**AIM OF THE TASK:**
Copy the records below word for word, leaving nothing out and changing nothing.

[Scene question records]
◇ ◇ ◇
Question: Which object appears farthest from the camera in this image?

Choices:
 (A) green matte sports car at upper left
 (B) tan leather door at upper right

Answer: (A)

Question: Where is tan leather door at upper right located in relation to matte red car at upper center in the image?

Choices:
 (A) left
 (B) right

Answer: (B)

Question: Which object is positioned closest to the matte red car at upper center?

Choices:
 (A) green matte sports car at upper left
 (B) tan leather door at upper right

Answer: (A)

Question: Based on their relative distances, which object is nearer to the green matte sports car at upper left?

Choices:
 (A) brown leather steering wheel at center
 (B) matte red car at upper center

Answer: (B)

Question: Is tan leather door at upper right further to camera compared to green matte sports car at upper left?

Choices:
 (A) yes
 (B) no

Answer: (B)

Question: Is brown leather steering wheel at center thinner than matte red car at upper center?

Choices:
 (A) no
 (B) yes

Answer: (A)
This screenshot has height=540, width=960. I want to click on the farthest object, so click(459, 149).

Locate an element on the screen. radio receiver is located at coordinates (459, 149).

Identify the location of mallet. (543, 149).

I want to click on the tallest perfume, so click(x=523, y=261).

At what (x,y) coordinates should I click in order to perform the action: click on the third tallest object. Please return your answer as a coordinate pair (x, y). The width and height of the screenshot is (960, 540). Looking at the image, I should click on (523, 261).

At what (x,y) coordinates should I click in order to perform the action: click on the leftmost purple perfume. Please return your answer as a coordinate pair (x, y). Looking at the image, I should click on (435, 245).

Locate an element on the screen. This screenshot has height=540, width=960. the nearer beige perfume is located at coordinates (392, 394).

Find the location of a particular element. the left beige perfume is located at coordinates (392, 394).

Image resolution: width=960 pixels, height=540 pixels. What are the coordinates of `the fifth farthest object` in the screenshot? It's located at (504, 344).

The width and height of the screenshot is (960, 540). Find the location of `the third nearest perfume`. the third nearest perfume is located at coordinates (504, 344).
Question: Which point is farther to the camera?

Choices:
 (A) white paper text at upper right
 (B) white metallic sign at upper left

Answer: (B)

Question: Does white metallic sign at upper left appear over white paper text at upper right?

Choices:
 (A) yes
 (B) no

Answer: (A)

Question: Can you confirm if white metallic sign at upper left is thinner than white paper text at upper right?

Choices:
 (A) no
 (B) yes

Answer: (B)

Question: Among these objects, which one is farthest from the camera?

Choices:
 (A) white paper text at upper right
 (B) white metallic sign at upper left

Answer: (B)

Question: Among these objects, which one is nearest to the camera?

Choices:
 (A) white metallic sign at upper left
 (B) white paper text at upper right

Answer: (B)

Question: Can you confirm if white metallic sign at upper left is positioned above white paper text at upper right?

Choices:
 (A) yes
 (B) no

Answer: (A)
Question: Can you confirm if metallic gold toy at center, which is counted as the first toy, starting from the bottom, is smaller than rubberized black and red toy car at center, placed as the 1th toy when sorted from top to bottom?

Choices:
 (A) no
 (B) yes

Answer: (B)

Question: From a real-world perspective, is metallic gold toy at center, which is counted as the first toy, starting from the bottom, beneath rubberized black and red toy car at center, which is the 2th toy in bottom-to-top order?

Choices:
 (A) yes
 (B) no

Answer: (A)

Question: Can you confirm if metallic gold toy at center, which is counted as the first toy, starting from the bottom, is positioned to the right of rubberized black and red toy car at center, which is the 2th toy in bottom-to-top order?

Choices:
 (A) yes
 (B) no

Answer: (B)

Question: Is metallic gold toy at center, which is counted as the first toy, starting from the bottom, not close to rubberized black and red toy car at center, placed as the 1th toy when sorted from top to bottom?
◇ ◇ ◇
**EXERCISE RESPONSE:**
Question: Which object appears farthest from the camera in this image?

Choices:
 (A) green matte sports car at upper left
 (B) tan leather door at upper right

Answer: (A)

Question: Where is tan leather door at upper right located in relation to matte red car at upper center in the image?

Choices:
 (A) left
 (B) right

Answer: (B)

Question: Which object is positioned closest to the matte red car at upper center?

Choices:
 (A) green matte sports car at upper left
 (B) tan leather door at upper right

Answer: (A)

Question: Based on their relative distances, which object is nearer to the green matte sports car at upper left?

Choices:
 (A) brown leather steering wheel at center
 (B) matte red car at upper center

Answer: (B)

Question: Is tan leather door at upper right further to camera compared to green matte sports car at upper left?

Choices:
 (A) yes
 (B) no

Answer: (B)

Question: Is brown leather steering wheel at center thinner than matte red car at upper center?

Choices:
 (A) no
 (B) yes

Answer: (A)
This screenshot has height=540, width=960. I want to click on the farthest object, so click(459, 149).

Locate an element on the screen. radio receiver is located at coordinates (459, 149).

Identify the location of mallet. (543, 149).

I want to click on the tallest perfume, so click(x=523, y=261).

At what (x,y) coordinates should I click in order to perform the action: click on the third tallest object. Please return your answer as a coordinate pair (x, y). The width and height of the screenshot is (960, 540). Looking at the image, I should click on (523, 261).

At what (x,y) coordinates should I click in order to perform the action: click on the leftmost purple perfume. Please return your answer as a coordinate pair (x, y). Looking at the image, I should click on (435, 245).

Locate an element on the screen. This screenshot has height=540, width=960. the nearer beige perfume is located at coordinates (392, 394).

Find the location of a particular element. the left beige perfume is located at coordinates (392, 394).

Image resolution: width=960 pixels, height=540 pixels. What are the coordinates of `the fifth farthest object` in the screenshot? It's located at (504, 344).

The width and height of the screenshot is (960, 540). Find the location of `the third nearest perfume`. the third nearest perfume is located at coordinates (504, 344).
Question: Which point is farther to the camera?

Choices:
 (A) white paper text at upper right
 (B) white metallic sign at upper left

Answer: (B)

Question: Does white metallic sign at upper left appear over white paper text at upper right?

Choices:
 (A) yes
 (B) no

Answer: (A)

Question: Can you confirm if white metallic sign at upper left is thinner than white paper text at upper right?

Choices:
 (A) no
 (B) yes

Answer: (B)

Question: Among these objects, which one is farthest from the camera?

Choices:
 (A) white paper text at upper right
 (B) white metallic sign at upper left

Answer: (B)

Question: Among these objects, which one is nearest to the camera?

Choices:
 (A) white metallic sign at upper left
 (B) white paper text at upper right

Answer: (B)

Question: Can you confirm if white metallic sign at upper left is positioned above white paper text at upper right?

Choices:
 (A) yes
 (B) no

Answer: (A)
Question: Can you confirm if metallic gold toy at center, which is counted as the first toy, starting from the bottom, is smaller than rubberized black and red toy car at center, placed as the 1th toy when sorted from top to bottom?

Choices:
 (A) no
 (B) yes

Answer: (B)

Question: From a real-world perspective, is metallic gold toy at center, which is counted as the first toy, starting from the bottom, beneath rubberized black and red toy car at center, which is the 2th toy in bottom-to-top order?

Choices:
 (A) yes
 (B) no

Answer: (A)

Question: Can you confirm if metallic gold toy at center, which is counted as the first toy, starting from the bottom, is positioned to the right of rubberized black and red toy car at center, which is the 2th toy in bottom-to-top order?

Choices:
 (A) yes
 (B) no

Answer: (B)

Question: Is metallic gold toy at center, which is counted as the first toy, starting from the bottom, not close to rubberized black and red toy car at center, placed as the 1th toy when sorted from top to bottom?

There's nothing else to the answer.